### Instructions to follow
Where does the string "white" occur in the records below? Copy every line that holds it.

Top of Records supplied

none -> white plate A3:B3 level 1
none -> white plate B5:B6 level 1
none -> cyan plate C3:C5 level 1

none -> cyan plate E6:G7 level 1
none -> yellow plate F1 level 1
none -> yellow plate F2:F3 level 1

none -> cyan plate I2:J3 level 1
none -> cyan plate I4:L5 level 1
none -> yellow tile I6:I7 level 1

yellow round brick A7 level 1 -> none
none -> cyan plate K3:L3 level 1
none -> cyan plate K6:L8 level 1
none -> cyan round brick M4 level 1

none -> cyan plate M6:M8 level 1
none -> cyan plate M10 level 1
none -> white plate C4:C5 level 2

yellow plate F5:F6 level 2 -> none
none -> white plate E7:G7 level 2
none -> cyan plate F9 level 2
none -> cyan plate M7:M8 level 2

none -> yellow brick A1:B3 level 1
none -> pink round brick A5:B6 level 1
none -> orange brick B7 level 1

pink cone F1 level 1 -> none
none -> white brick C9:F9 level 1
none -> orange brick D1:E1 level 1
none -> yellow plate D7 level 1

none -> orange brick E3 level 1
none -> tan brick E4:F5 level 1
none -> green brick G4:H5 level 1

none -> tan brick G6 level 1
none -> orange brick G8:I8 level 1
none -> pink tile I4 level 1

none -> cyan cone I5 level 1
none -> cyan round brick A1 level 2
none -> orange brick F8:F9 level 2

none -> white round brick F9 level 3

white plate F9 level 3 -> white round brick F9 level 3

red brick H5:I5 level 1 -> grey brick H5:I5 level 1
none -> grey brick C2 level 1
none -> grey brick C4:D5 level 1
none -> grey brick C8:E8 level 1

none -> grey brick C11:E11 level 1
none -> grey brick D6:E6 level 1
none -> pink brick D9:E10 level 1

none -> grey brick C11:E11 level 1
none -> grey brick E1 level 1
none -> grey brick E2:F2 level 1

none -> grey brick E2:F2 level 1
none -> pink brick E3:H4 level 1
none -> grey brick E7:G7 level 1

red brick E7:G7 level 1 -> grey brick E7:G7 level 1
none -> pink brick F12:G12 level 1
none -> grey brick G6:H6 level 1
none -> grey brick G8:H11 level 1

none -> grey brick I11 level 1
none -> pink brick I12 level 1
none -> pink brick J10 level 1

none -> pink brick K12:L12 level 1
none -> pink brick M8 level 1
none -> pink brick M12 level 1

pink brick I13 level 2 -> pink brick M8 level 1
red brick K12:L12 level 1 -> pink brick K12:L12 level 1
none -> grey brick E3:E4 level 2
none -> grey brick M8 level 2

Bottom of Records supplied

### Response to the task
none -> white plate A3:B3 level 1
none -> white plate B5:B6 level 1
none -> white plate C4:C5 level 2
none -> white plate E7:G7 level 2
none -> white brick C9:F9 level 1
none -> white round brick F9 level 3
white plate F9 level 3 -> white round brick F9 level 3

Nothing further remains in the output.